• **To do**
Skip the images and repeat every entry word for word.

• **Records for the task**
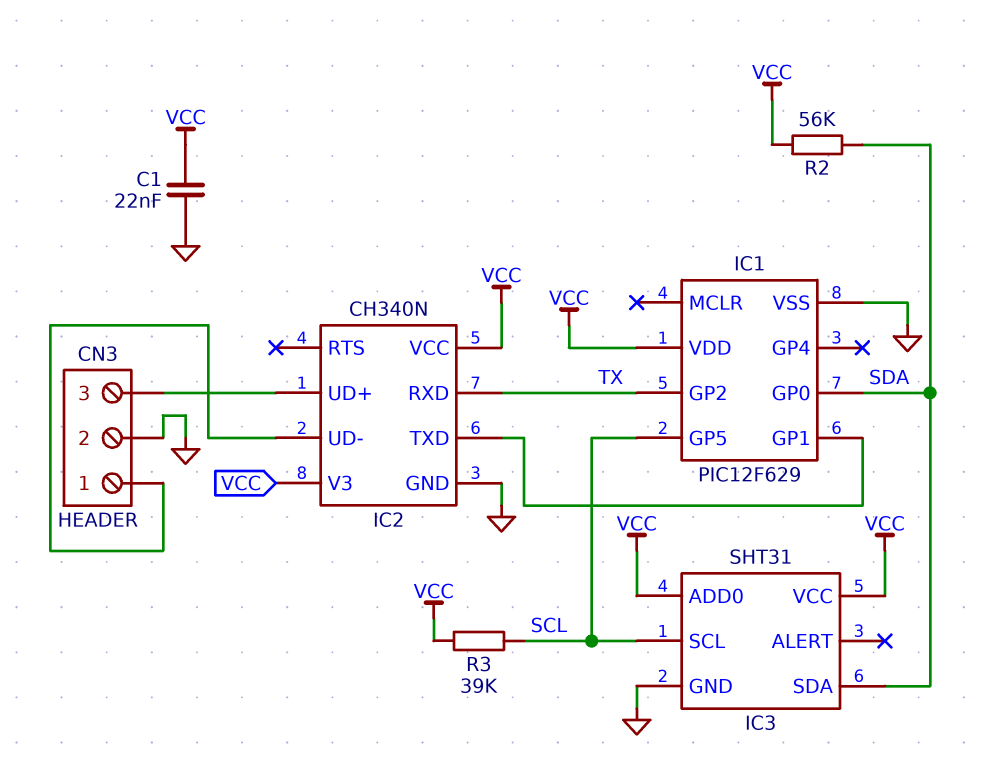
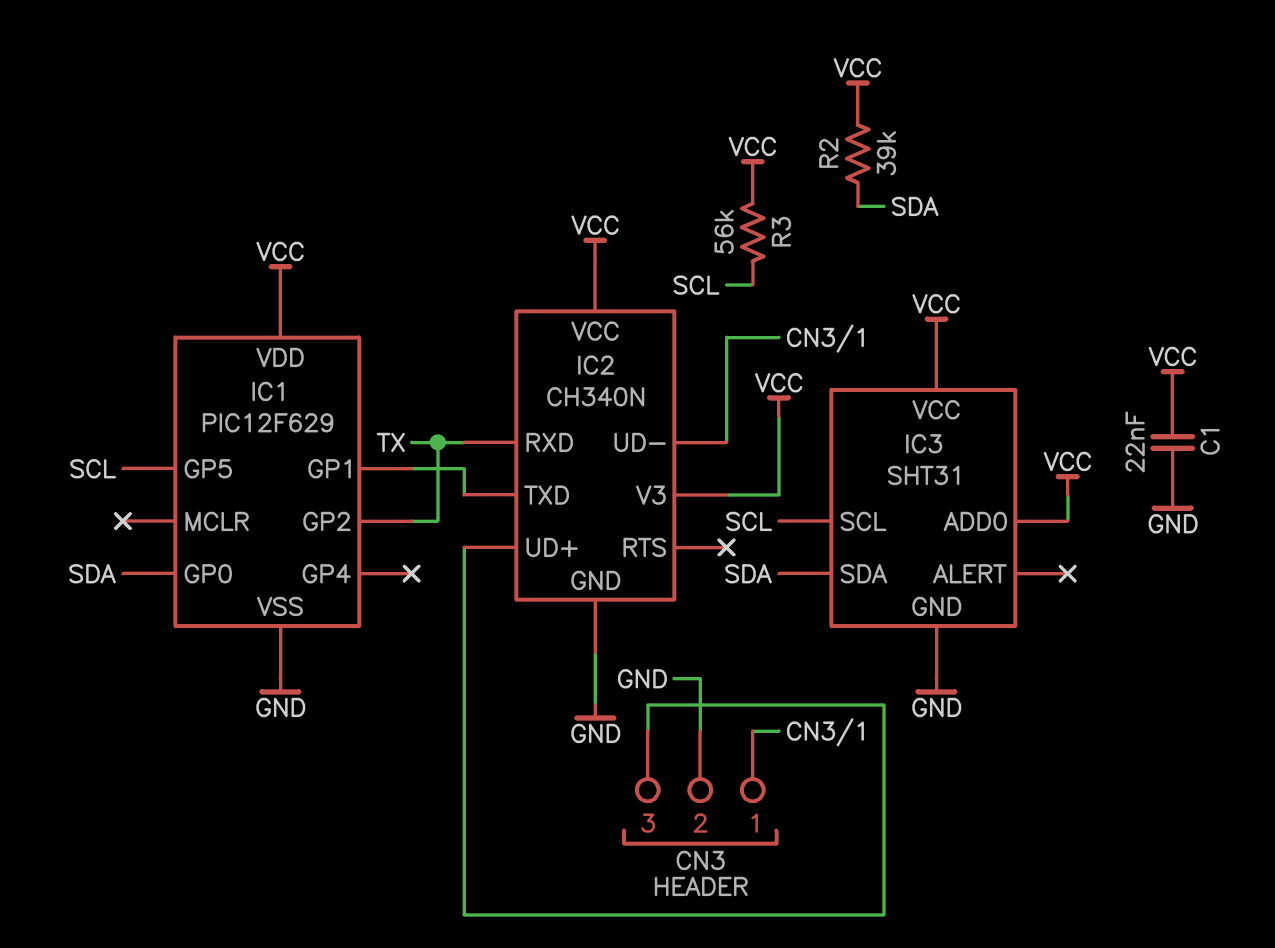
R2: 56k (SDA, VCC) -> 39k (SDA, VCC)
R3: 39k (SCL, VCC) -> 56k (SCL, VCC)

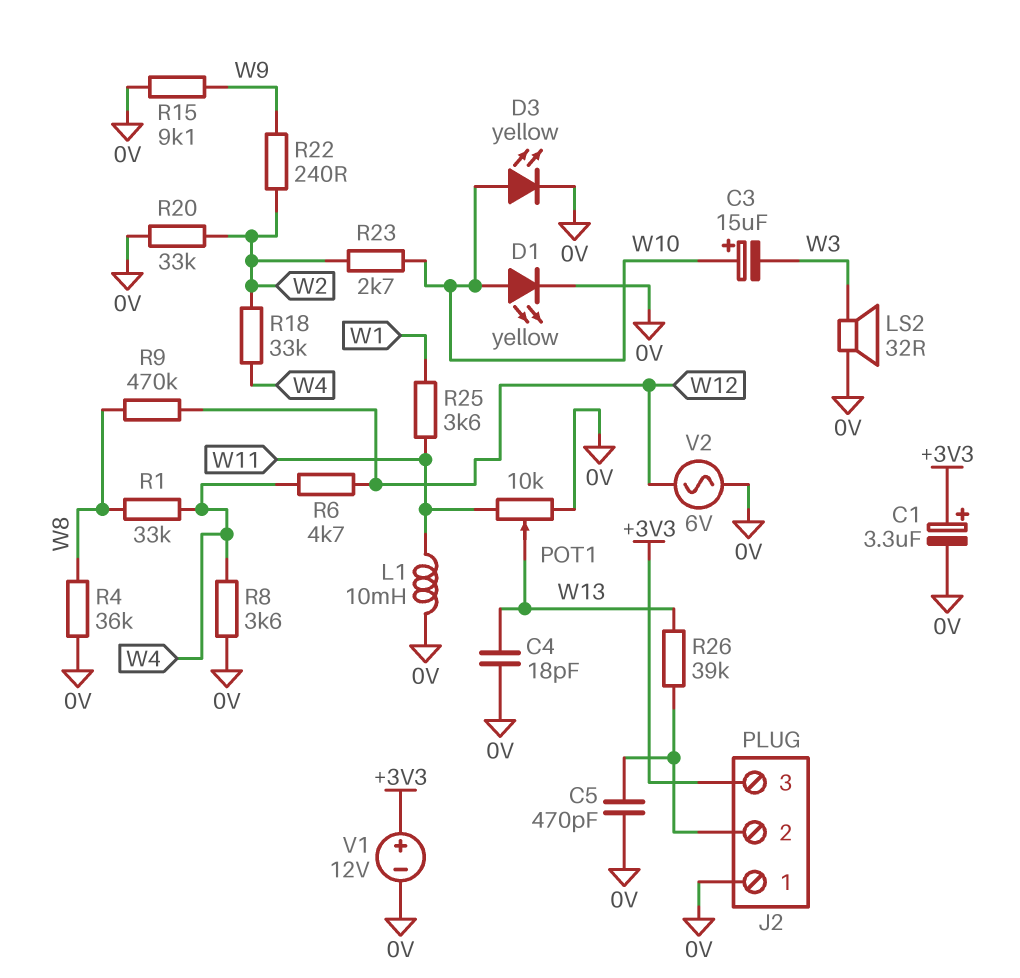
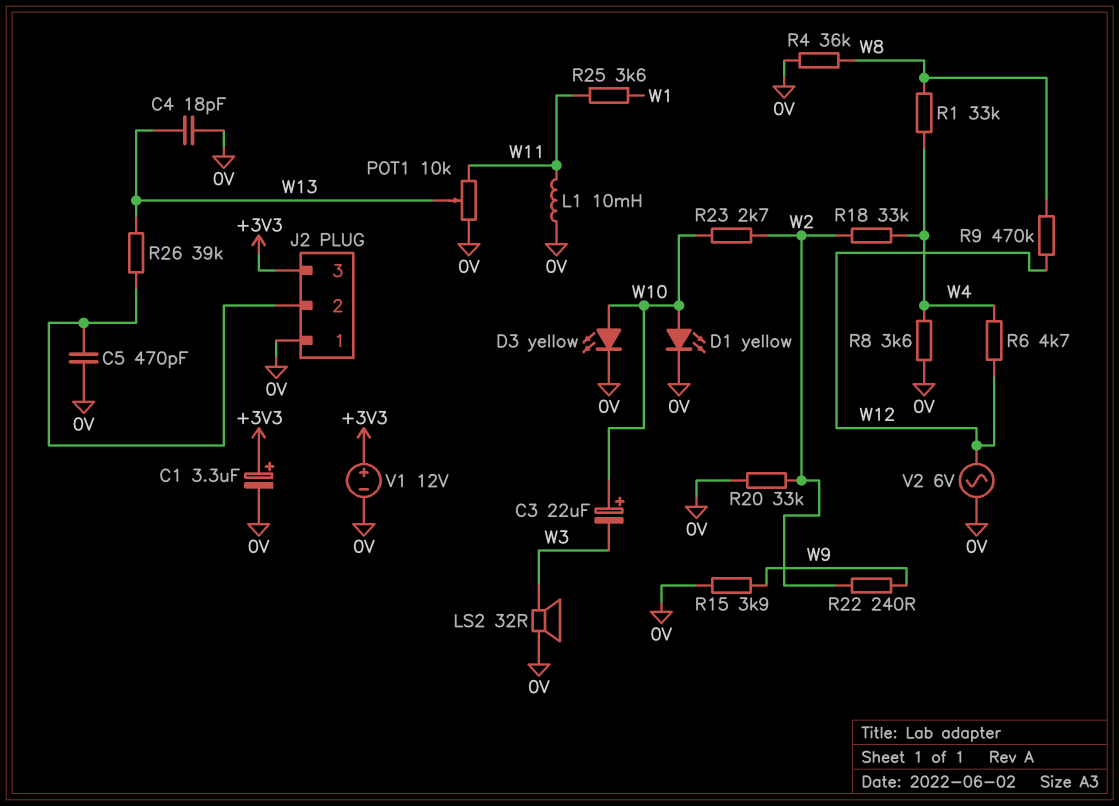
C3: 15uF (plus W10, minus W3) -> 22uF (plus W10, minus W3)
R15: 9.1k (0V, W9) -> 3.9k (0V, W9)

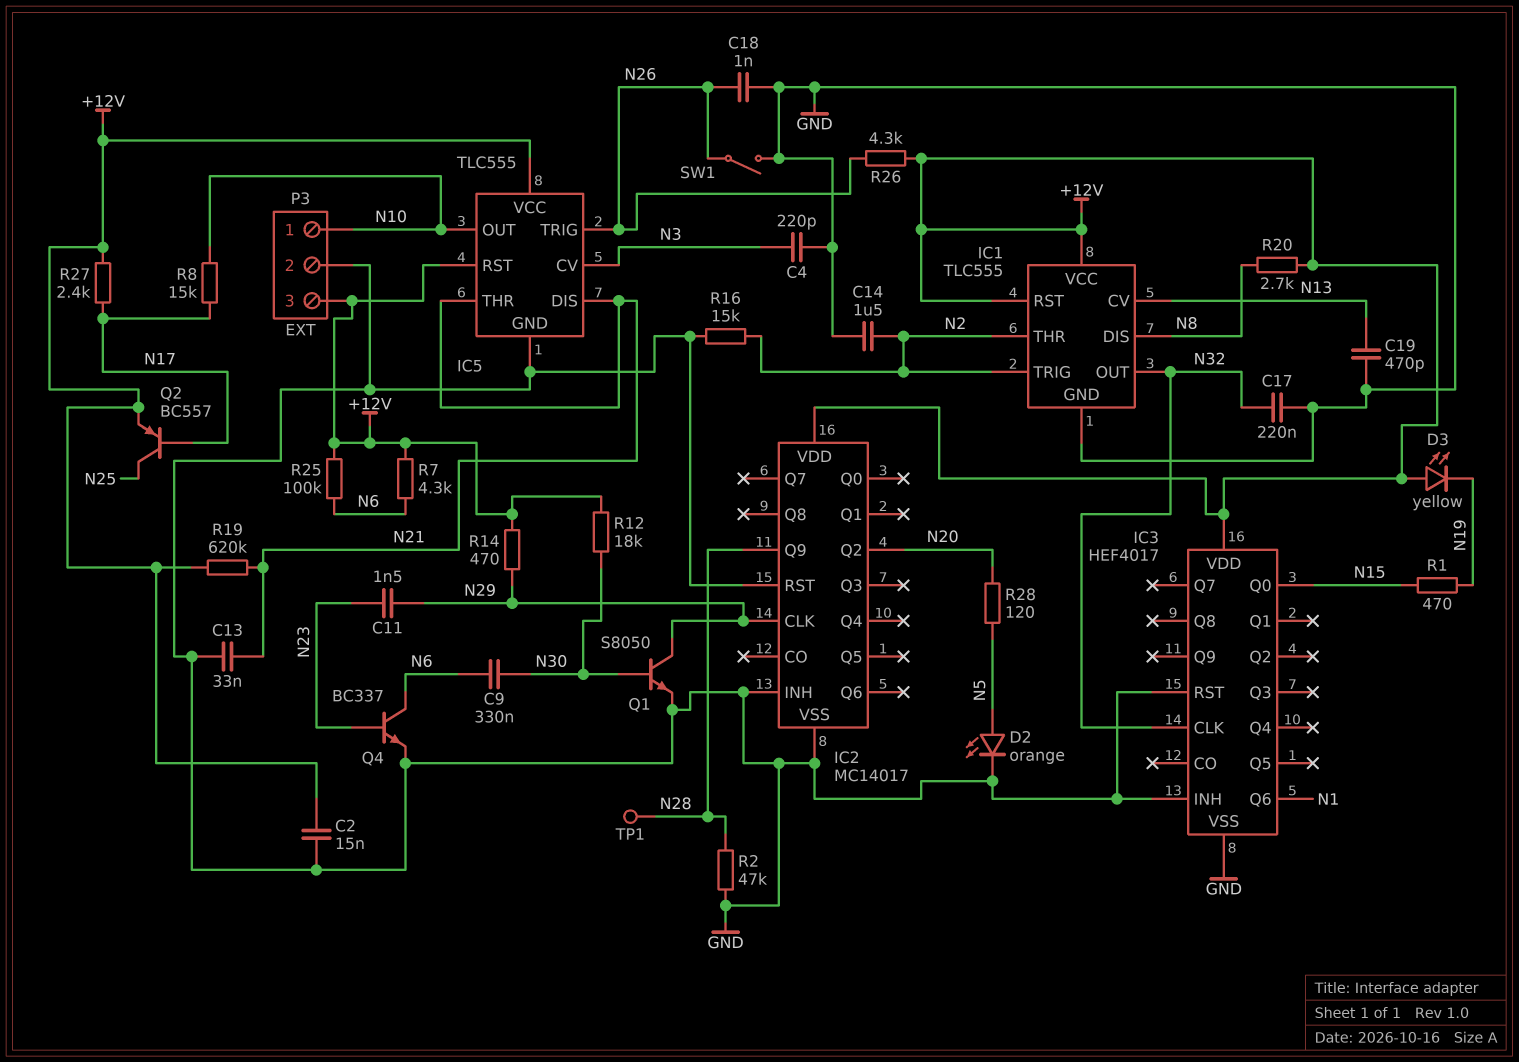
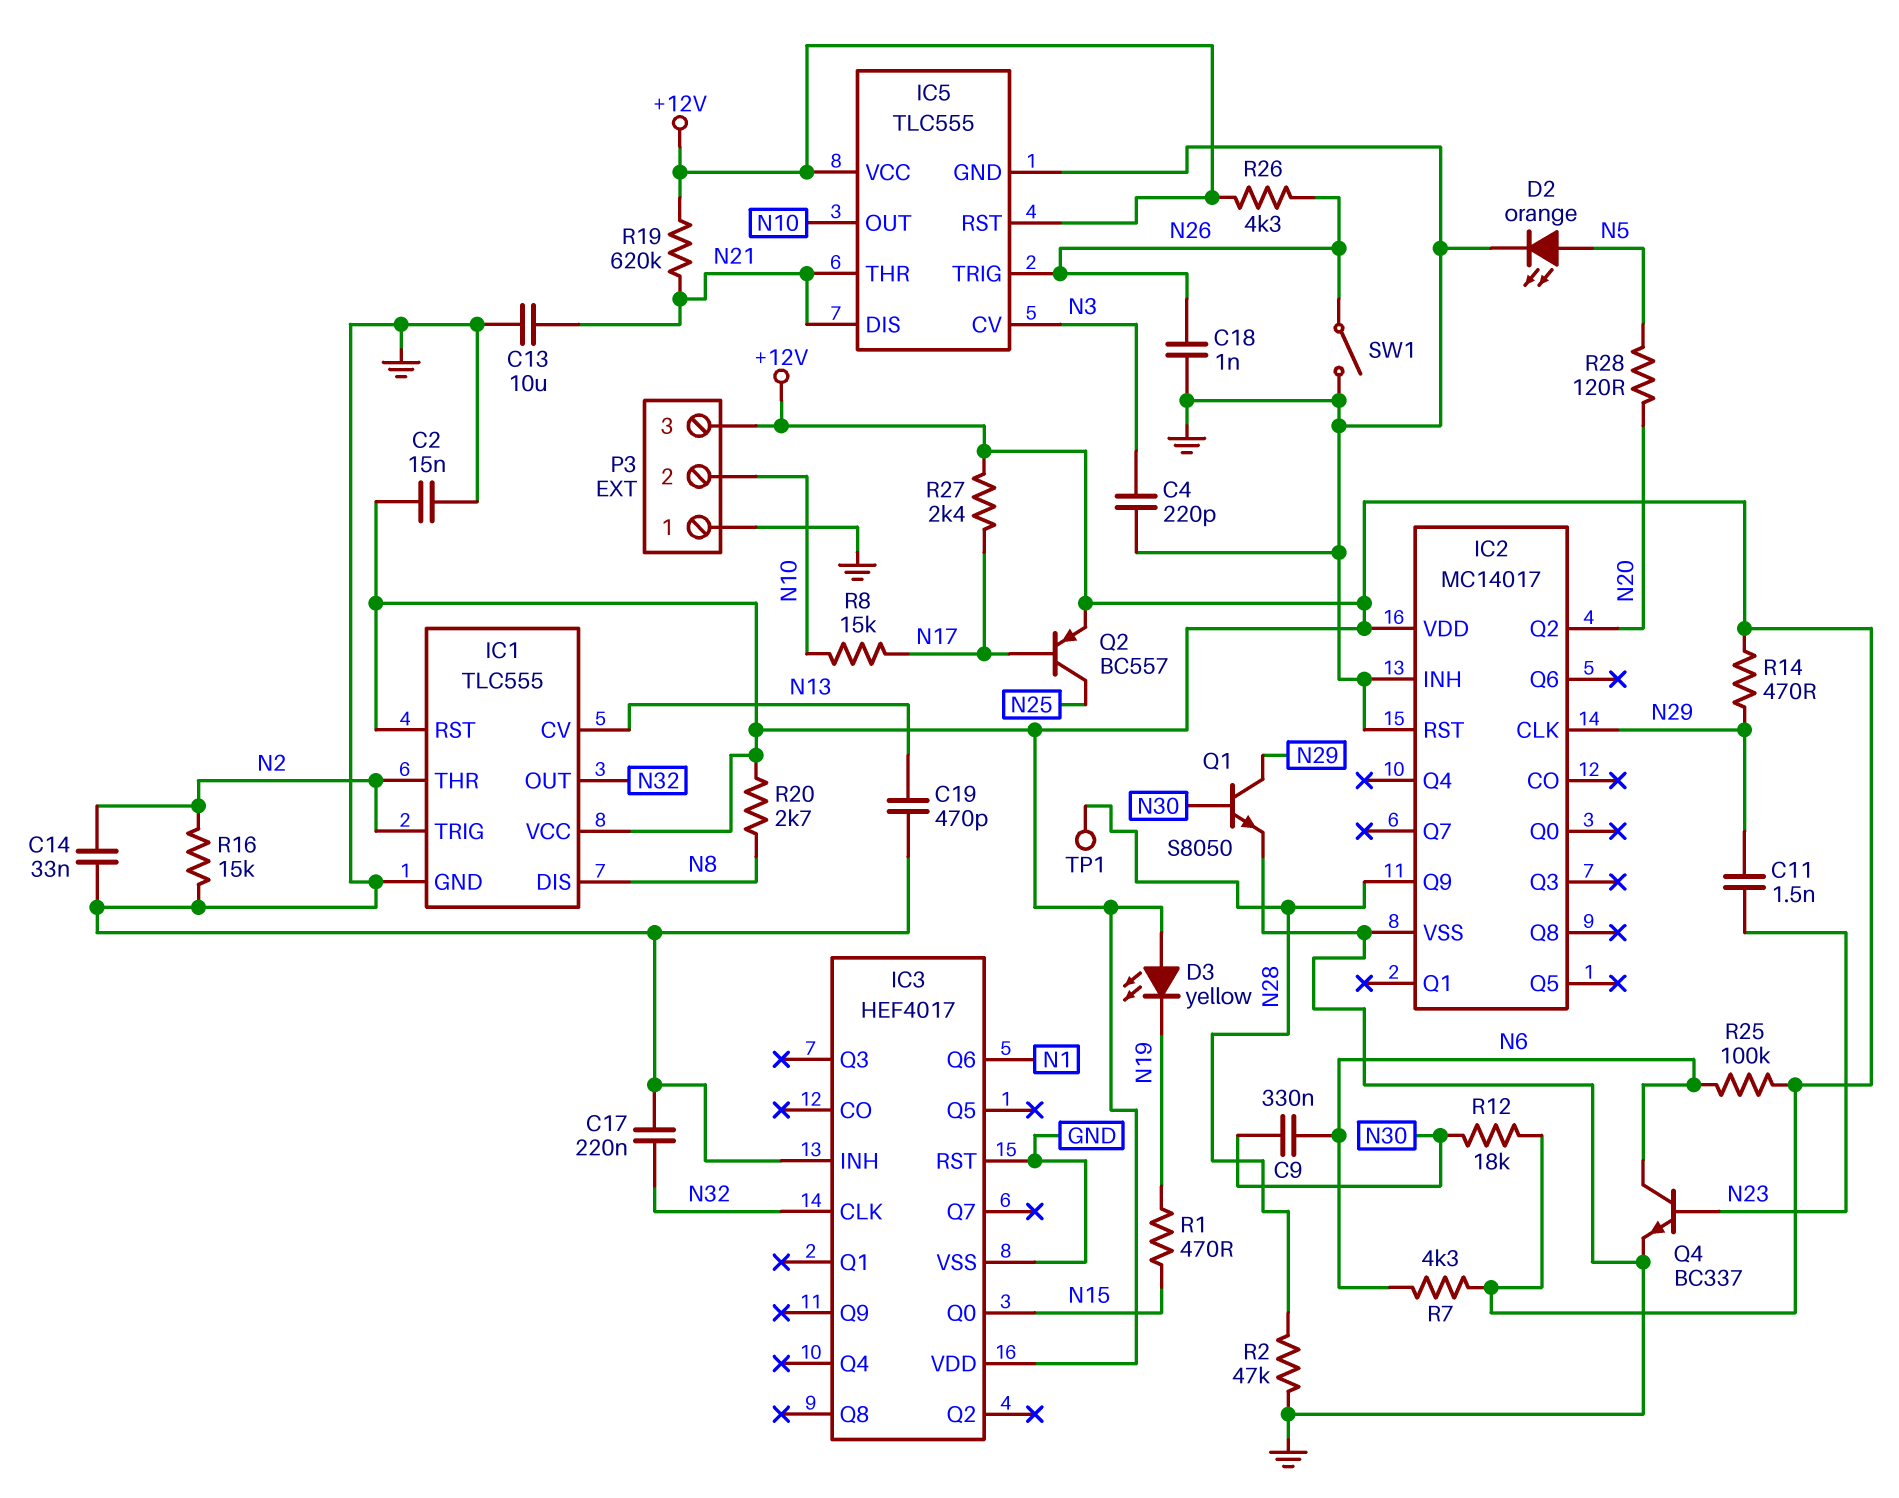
C13: 33nF (GND, N21) -> 10uF (GND, N21)
C14: 1.5uF (GND, N2) -> 33nF (GND, N2)
P3 pin 1: N10 -> GND
P3 pin 2: GND -> N10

• **Written solution**
R2: 56k (SDA, VCC) -> 39k (SDA, VCC)
R3: 39k (SCL, VCC) -> 56k (SCL, VCC)

C3: 15uF (plus W10, minus W3) -> 22uF (plus W10, minus W3)
R15: 9.1k (0V, W9) -> 3.9k (0V, W9)

C13: 33nF (GND, N21) -> 10uF (GND, N21)
C14: 1.5uF (GND, N2) -> 33nF (GND, N2)
P3 pin 1: N10 -> GND
P3 pin 2: GND -> N10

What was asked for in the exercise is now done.